*** Begin section ***
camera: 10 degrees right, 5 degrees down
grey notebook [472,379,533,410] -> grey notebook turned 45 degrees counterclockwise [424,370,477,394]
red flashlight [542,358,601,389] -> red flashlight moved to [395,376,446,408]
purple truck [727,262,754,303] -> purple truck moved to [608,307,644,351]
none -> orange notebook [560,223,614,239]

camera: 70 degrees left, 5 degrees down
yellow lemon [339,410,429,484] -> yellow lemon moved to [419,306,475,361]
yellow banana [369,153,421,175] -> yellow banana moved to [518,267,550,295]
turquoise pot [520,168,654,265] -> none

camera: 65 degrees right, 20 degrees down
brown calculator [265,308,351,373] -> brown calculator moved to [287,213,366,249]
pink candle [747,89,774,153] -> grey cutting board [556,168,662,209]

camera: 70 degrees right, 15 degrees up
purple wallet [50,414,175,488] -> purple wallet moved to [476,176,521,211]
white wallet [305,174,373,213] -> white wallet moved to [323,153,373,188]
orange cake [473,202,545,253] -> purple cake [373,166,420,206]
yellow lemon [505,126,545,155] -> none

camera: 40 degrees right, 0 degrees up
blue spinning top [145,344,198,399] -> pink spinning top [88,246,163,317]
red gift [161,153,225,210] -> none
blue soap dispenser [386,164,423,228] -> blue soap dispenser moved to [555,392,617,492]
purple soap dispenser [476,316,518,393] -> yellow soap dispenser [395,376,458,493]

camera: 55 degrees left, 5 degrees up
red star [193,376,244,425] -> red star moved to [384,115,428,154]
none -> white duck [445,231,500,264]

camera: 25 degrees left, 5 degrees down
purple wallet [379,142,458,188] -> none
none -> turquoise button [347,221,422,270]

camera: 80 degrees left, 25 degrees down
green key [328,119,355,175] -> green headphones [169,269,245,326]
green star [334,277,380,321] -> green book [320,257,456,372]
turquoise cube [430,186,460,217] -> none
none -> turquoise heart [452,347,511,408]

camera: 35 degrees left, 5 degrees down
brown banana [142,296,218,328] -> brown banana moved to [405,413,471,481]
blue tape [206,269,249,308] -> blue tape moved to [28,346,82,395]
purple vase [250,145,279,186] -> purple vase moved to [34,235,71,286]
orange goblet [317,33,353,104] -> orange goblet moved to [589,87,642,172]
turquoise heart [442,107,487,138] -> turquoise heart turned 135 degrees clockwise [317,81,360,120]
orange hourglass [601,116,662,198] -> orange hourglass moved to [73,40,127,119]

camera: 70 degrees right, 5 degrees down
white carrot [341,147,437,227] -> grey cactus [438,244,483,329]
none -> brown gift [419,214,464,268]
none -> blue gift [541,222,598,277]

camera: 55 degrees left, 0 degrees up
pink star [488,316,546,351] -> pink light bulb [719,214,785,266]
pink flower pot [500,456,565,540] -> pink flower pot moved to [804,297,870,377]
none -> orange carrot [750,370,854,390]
*** End section ***
#### TASK DIRECTIONS
Retype the records that precede this task, keeping them exactly the same.

#### WRITTEN SOLUTION
camera: 10 degrees right, 5 degrees down
grey notebook [472,379,533,410] -> grey notebook turned 45 degrees counterclockwise [424,370,477,394]
red flashlight [542,358,601,389] -> red flashlight moved to [395,376,446,408]
purple truck [727,262,754,303] -> purple truck moved to [608,307,644,351]
none -> orange notebook [560,223,614,239]

camera: 70 degrees left, 5 degrees down
yellow lemon [339,410,429,484] -> yellow lemon moved to [419,306,475,361]
yellow banana [369,153,421,175] -> yellow banana moved to [518,267,550,295]
turquoise pot [520,168,654,265] -> none

camera: 65 degrees right, 20 degrees down
brown calculator [265,308,351,373] -> brown calculator moved to [287,213,366,249]
pink candle [747,89,774,153] -> grey cutting board [556,168,662,209]

camera: 70 degrees right, 15 degrees up
purple wallet [50,414,175,488] -> purple wallet moved to [476,176,521,211]
white wallet [305,174,373,213] -> white wallet moved to [323,153,373,188]
orange cake [473,202,545,253] -> purple cake [373,166,420,206]
yellow lemon [505,126,545,155] -> none

camera: 40 degrees right, 0 degrees up
blue spinning top [145,344,198,399] -> pink spinning top [88,246,163,317]
red gift [161,153,225,210] -> none
blue soap dispenser [386,164,423,228] -> blue soap dispenser moved to [555,392,617,492]
purple soap dispenser [476,316,518,393] -> yellow soap dispenser [395,376,458,493]

camera: 55 degrees left, 5 degrees up
red star [193,376,244,425] -> red star moved to [384,115,428,154]
none -> white duck [445,231,500,264]

camera: 25 degrees left, 5 degrees down
purple wallet [379,142,458,188] -> none
none -> turquoise button [347,221,422,270]

camera: 80 degrees left, 25 degrees down
green key [328,119,355,175] -> green headphones [169,269,245,326]
green star [334,277,380,321] -> green book [320,257,456,372]
turquoise cube [430,186,460,217] -> none
none -> turquoise heart [452,347,511,408]

camera: 35 degrees left, 5 degrees down
brown banana [142,296,218,328] -> brown banana moved to [405,413,471,481]
blue tape [206,269,249,308] -> blue tape moved to [28,346,82,395]
purple vase [250,145,279,186] -> purple vase moved to [34,235,71,286]
orange goblet [317,33,353,104] -> orange goblet moved to [589,87,642,172]
turquoise heart [442,107,487,138] -> turquoise heart turned 135 degrees clockwise [317,81,360,120]
orange hourglass [601,116,662,198] -> orange hourglass moved to [73,40,127,119]

camera: 70 degrees right, 5 degrees down
white carrot [341,147,437,227] -> grey cactus [438,244,483,329]
none -> brown gift [419,214,464,268]
none -> blue gift [541,222,598,277]

camera: 55 degrees left, 0 degrees up
pink star [488,316,546,351] -> pink light bulb [719,214,785,266]
pink flower pot [500,456,565,540] -> pink flower pot moved to [804,297,870,377]
none -> orange carrot [750,370,854,390]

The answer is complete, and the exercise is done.